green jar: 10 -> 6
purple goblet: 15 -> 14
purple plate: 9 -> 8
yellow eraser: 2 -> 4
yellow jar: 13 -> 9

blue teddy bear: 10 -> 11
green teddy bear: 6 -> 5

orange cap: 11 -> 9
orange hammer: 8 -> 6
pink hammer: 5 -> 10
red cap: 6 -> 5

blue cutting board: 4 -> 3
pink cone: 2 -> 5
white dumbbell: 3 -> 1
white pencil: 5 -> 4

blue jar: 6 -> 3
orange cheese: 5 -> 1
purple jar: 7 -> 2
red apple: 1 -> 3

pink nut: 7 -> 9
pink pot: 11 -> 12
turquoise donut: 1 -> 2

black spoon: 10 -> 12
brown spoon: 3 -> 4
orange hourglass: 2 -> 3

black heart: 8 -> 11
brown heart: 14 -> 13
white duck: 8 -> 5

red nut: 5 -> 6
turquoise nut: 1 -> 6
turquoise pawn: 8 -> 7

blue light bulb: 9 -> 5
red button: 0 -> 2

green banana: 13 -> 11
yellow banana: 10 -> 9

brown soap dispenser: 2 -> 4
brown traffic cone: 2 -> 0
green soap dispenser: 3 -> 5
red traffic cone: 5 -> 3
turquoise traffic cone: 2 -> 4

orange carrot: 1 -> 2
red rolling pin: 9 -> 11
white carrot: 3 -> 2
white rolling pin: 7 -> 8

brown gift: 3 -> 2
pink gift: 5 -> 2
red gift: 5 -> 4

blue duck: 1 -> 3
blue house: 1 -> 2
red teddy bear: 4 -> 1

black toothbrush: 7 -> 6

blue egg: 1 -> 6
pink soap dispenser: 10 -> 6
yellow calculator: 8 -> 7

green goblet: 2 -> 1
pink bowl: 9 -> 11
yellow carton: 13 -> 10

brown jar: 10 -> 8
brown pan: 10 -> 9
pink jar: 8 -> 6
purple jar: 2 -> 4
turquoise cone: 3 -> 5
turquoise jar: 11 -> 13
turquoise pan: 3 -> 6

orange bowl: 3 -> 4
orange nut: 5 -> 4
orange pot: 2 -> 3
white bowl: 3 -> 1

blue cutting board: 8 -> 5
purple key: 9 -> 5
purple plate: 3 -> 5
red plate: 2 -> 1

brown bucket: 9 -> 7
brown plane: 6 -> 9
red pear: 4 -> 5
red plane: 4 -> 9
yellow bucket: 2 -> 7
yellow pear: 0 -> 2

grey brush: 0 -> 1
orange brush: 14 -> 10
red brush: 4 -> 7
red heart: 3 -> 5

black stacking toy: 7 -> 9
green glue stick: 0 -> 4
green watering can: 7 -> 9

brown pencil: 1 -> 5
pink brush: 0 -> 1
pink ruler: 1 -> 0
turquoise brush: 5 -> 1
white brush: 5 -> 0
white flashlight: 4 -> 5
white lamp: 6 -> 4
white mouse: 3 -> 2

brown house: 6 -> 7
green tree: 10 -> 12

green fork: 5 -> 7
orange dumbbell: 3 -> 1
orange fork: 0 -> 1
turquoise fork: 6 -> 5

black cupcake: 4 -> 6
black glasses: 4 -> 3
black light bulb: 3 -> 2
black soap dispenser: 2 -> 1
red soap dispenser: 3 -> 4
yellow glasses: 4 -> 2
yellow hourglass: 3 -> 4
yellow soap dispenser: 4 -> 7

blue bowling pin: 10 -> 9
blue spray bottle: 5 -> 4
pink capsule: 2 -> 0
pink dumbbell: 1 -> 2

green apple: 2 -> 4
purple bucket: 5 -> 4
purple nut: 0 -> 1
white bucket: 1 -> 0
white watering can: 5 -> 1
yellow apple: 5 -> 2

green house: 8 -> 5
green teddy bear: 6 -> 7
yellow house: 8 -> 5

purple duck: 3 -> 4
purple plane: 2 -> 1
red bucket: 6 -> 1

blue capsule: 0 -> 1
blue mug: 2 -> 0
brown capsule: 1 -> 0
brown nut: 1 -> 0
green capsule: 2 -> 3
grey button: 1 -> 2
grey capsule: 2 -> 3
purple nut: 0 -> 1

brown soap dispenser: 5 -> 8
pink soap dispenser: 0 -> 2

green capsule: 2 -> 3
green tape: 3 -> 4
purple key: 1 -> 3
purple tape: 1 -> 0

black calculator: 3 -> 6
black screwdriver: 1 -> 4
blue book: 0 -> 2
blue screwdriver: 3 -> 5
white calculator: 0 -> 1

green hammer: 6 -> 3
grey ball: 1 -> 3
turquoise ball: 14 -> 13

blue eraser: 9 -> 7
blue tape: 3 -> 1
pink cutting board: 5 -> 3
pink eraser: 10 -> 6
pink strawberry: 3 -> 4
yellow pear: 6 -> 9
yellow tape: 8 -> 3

------------

> **PROBLEM STATEMENT**
What is needed is an exact retyping of every line from the one containing "orange dumbbell: 3 -> 1" through the final line of the entries, and only those lines.

> **RESULT**
orange dumbbell: 3 -> 1
orange fork: 0 -> 1
turquoise fork: 6 -> 5

black cupcake: 4 -> 6
black glasses: 4 -> 3
black light bulb: 3 -> 2
black soap dispenser: 2 -> 1
red soap dispenser: 3 -> 4
yellow glasses: 4 -> 2
yellow hourglass: 3 -> 4
yellow soap dispenser: 4 -> 7

blue bowling pin: 10 -> 9
blue spray bottle: 5 -> 4
pink capsule: 2 -> 0
pink dumbbell: 1 -> 2

green apple: 2 -> 4
purple bucket: 5 -> 4
purple nut: 0 -> 1
white bucket: 1 -> 0
white watering can: 5 -> 1
yellow apple: 5 -> 2

green house: 8 -> 5
green teddy bear: 6 -> 7
yellow house: 8 -> 5

purple duck: 3 -> 4
purple plane: 2 -> 1
red bucket: 6 -> 1

blue capsule: 0 -> 1
blue mug: 2 -> 0
brown capsule: 1 -> 0
brown nut: 1 -> 0
green capsule: 2 -> 3
grey button: 1 -> 2
grey capsule: 2 -> 3
purple nut: 0 -> 1

brown soap dispenser: 5 -> 8
pink soap dispenser: 0 -> 2

green capsule: 2 -> 3
green tape: 3 -> 4
purple key: 1 -> 3
purple tape: 1 -> 0

black calculator: 3 -> 6
black screwdriver: 1 -> 4
blue book: 0 -> 2
blue screwdriver: 3 -> 5
white calculator: 0 -> 1

green hammer: 6 -> 3
grey ball: 1 -> 3
turquoise ball: 14 -> 13

blue eraser: 9 -> 7
blue tape: 3 -> 1
pink cutting board: 5 -> 3
pink eraser: 10 -> 6
pink strawberry: 3 -> 4
yellow pear: 6 -> 9
yellow tape: 8 -> 3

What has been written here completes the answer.